Task prompt. Through the last line of the material below, starting at the line with "in_first: [539, 199]", return every line exactly and only those.

* * * *

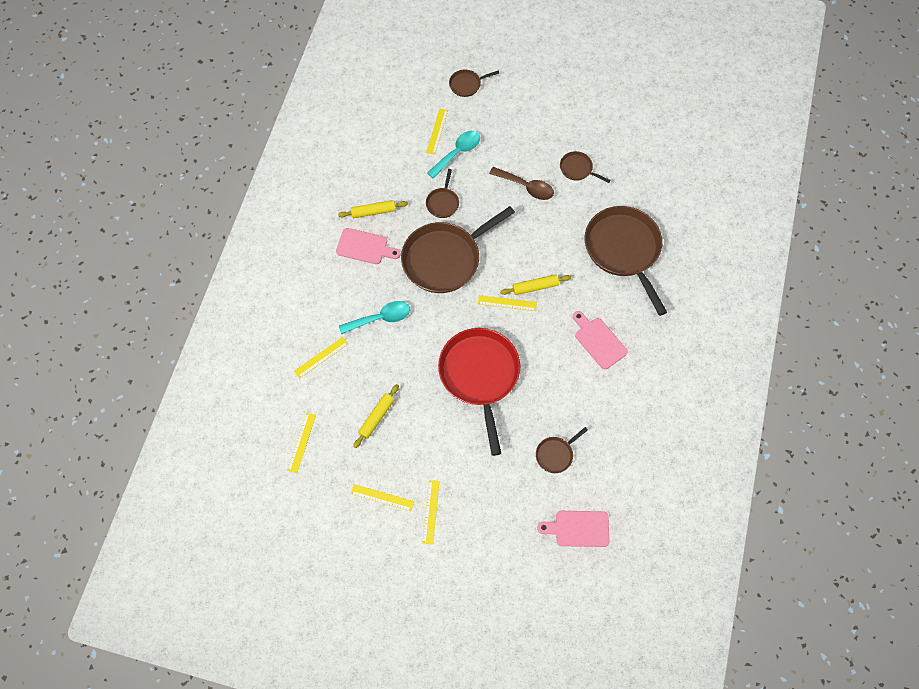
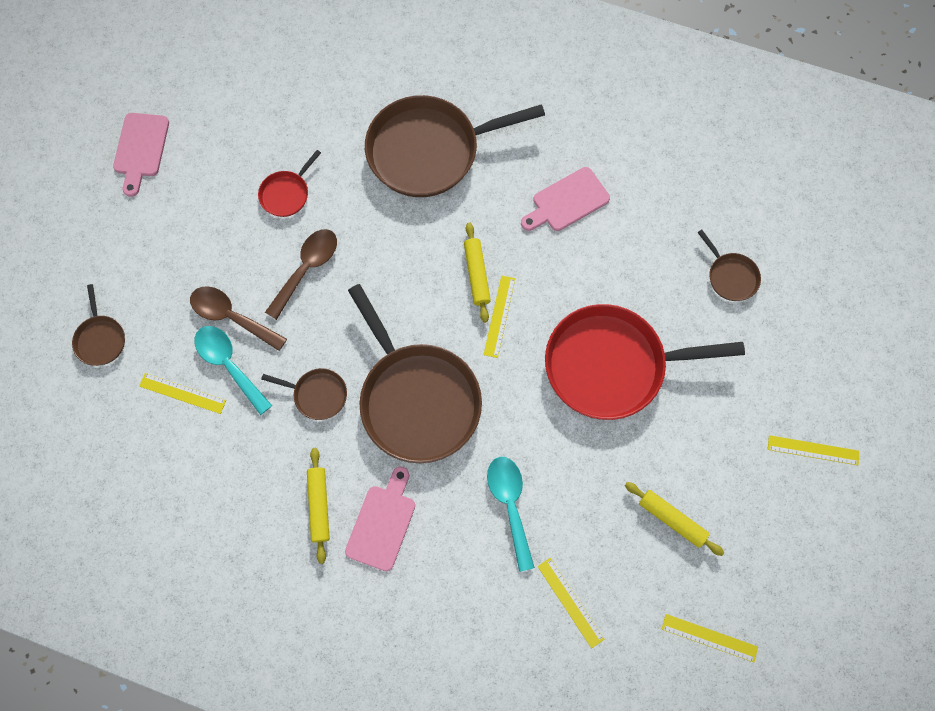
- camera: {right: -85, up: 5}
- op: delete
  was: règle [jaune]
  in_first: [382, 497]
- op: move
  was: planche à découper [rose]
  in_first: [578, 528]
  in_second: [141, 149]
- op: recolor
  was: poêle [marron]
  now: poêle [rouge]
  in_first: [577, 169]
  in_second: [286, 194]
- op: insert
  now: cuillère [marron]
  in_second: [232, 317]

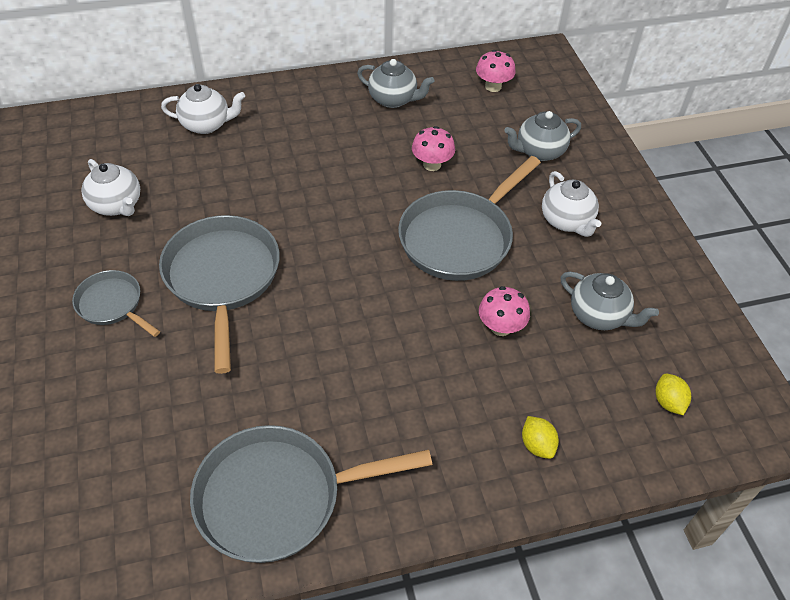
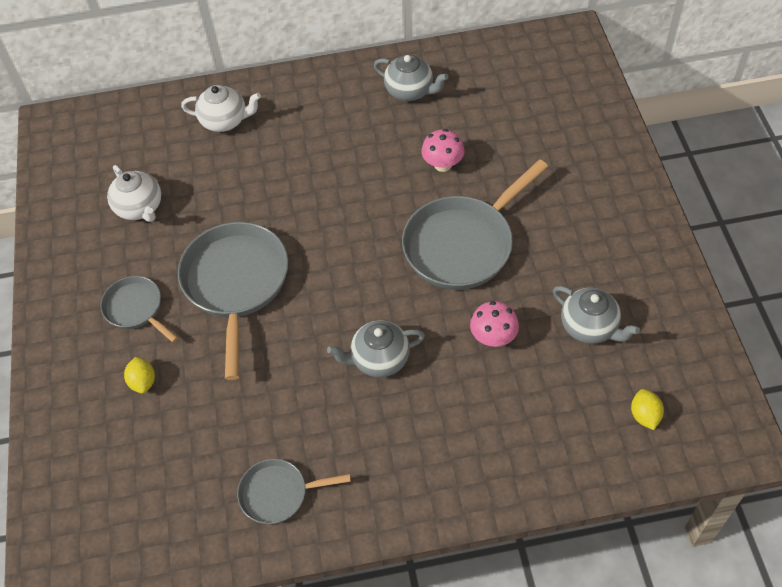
- camera: {right: 10, up: 5}
- op: resize
  was: poêle [gris]
  in_first: [278, 497]
  in_second: [278, 493]
  ratio: 0.54
- op: delete
  was: champignon [rose]
  in_first: [493, 86]
- op: move
  was: théière [gris]
  in_first: [539, 151]
  in_second: [379, 359]
- op: move
  was: citron [jaune]
  in_first: [537, 445]
  in_second: [143, 382]
- op: delete
  was: théière [blanc]
  in_first: [567, 221]

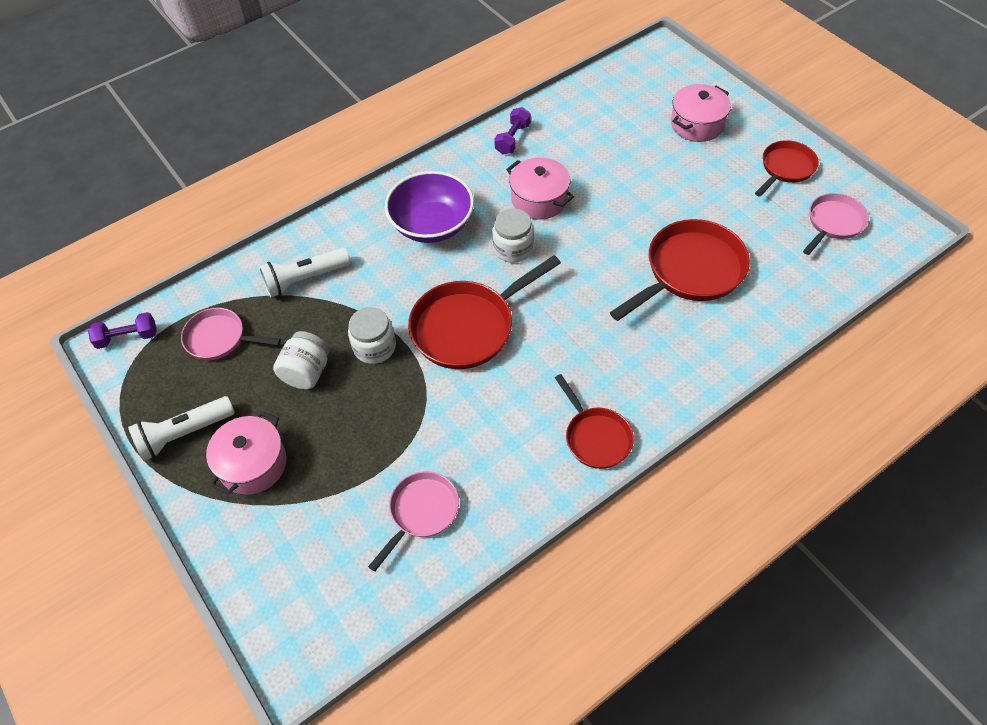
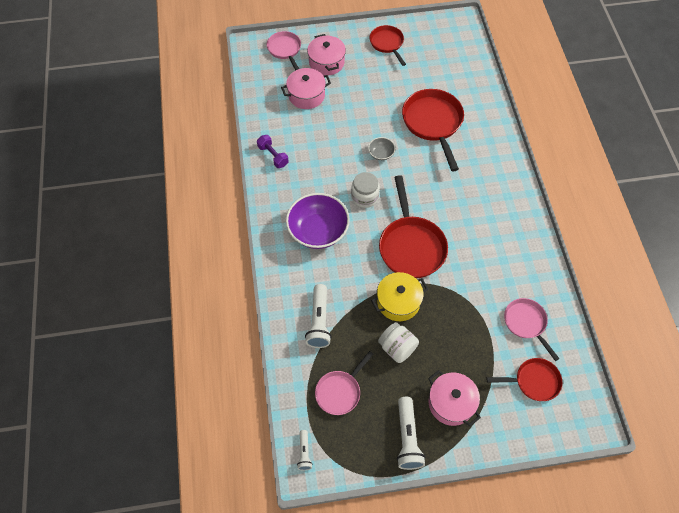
- camera: {right: -65, up: 5}
- op: replace
  was: haltère [violet]
  now: lampe de poche [blanc]
  in_first: [127, 337]
  in_second: [304, 453]
- op: replace
  was: bocal [blanc]
  now: marmite [jaune]
  in_first: [374, 347]
  in_second: [398, 302]
- op: move
  was: marmite [rose]
  in_first: [539, 199]
  in_second: [306, 95]
- op: move
  was: poêle [rouge]
  in_first: [595, 437]
  in_second: [534, 381]
- op: move
  was: poêle [rose]
  in_first: [833, 223]
  in_second: [285, 50]
- op: insert
  now: bol [gris]
  in_second: [381, 153]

* * * *

Answer area.
  in_first: [539, 199]
  in_second: [306, 95]
- op: move
  was: poêle [rouge]
  in_first: [595, 437]
  in_second: [534, 381]
- op: move
  was: poêle [rose]
  in_first: [833, 223]
  in_second: [285, 50]
- op: insert
  now: bol [gris]
  in_second: [381, 153]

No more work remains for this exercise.